Scene images with change listings:
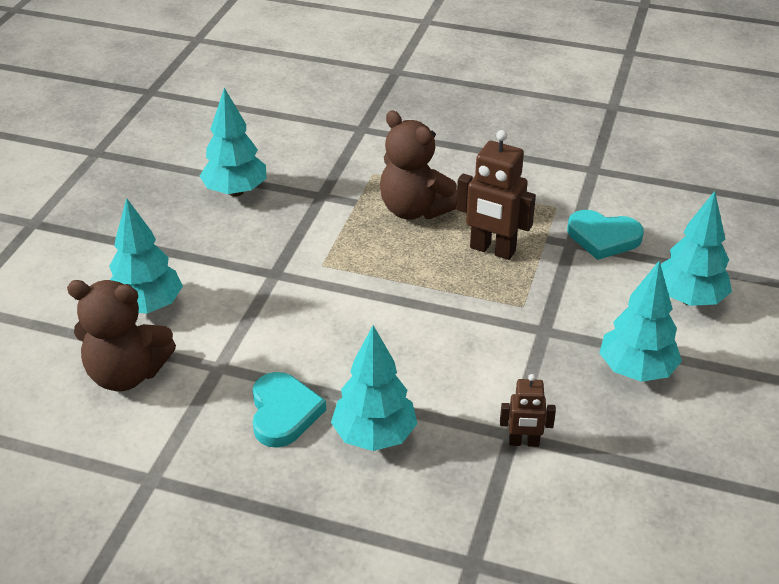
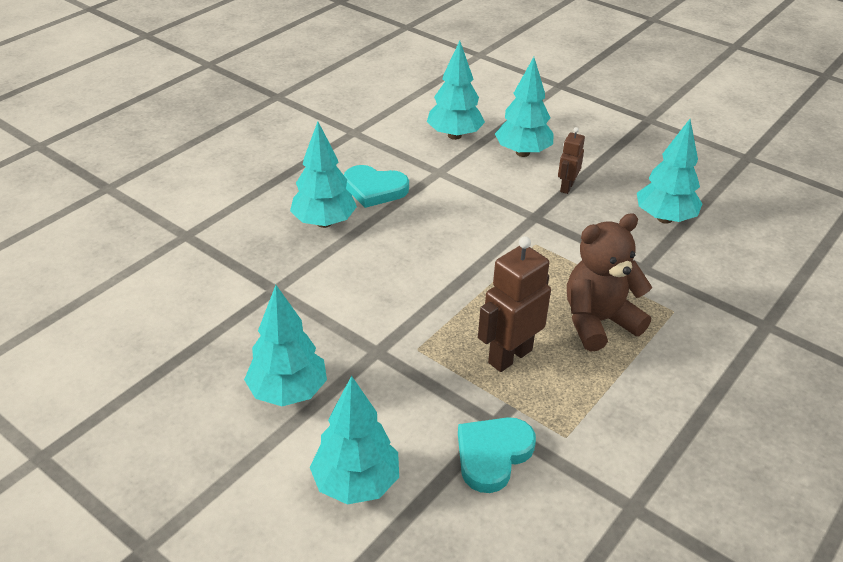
camera: 110 degrees right, 0 degrees up
brown teddy bear [67,280,176,391] -> turquoise tree [427,41,485,140]
brown robot [500,374,556,447] -> brown robot moved to [558,127,585,194]

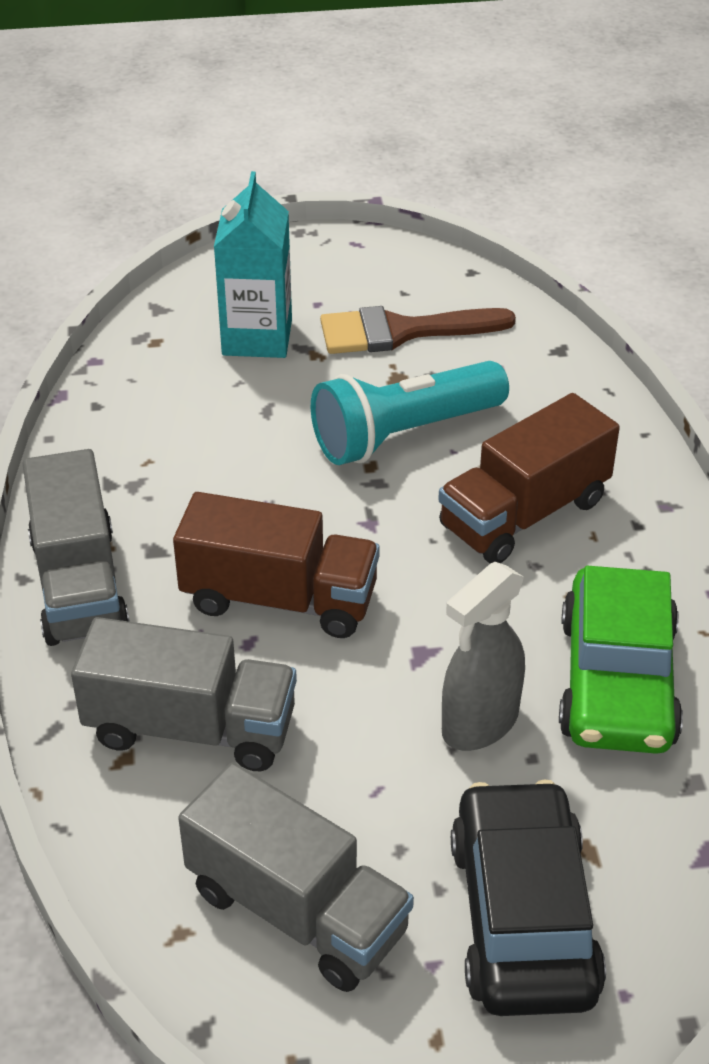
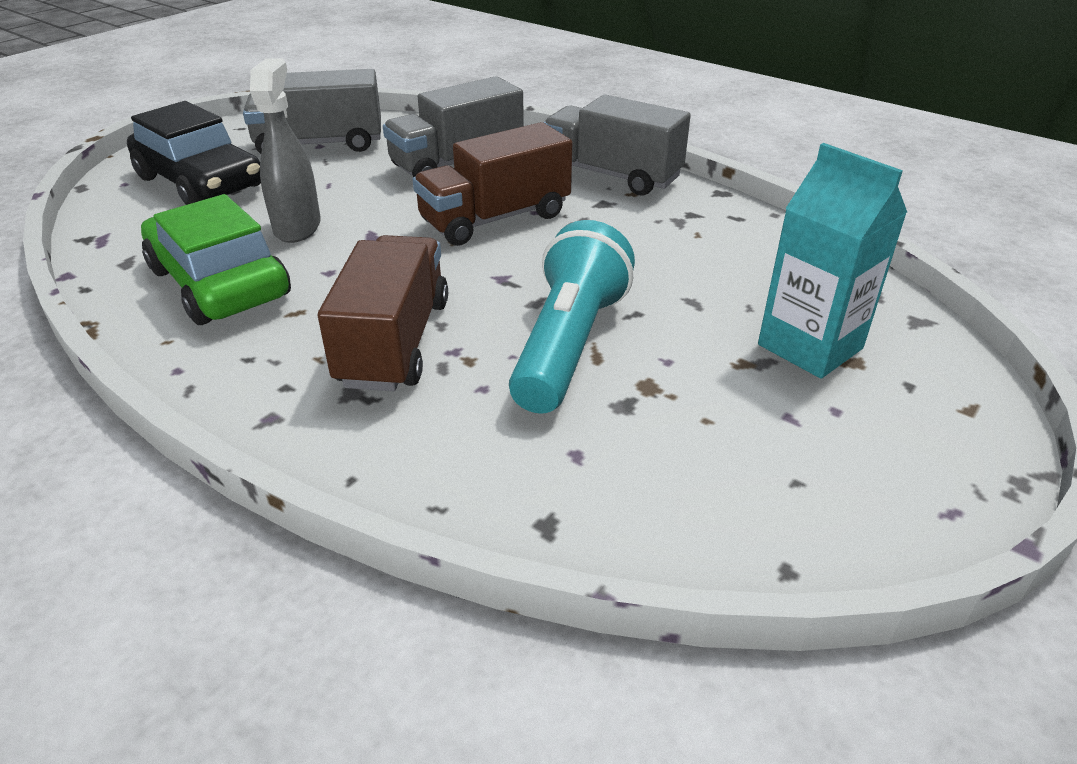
camera: 135 degrees right, 5 degrees down
brown brush [320,306,516,354] -> none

### Problem statement
Every line above with the string "right" in it should be copied into the answer.

### Solution to the exercise
camera: 110 degrees right, 0 degrees up
camera: 135 degrees right, 5 degrees down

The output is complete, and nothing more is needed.